━━ RECORD SET

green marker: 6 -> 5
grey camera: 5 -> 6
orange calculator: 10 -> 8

━━━━
━━ RECORD SET

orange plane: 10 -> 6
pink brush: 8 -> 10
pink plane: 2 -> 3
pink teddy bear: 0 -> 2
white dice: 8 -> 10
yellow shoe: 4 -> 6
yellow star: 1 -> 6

━━━━

▶ WORK INSTRUCTIONS: Using the listing above, return all lines where the word "orange" occurs.

▶ ANSWER:
orange calculator: 10 -> 8
orange plane: 10 -> 6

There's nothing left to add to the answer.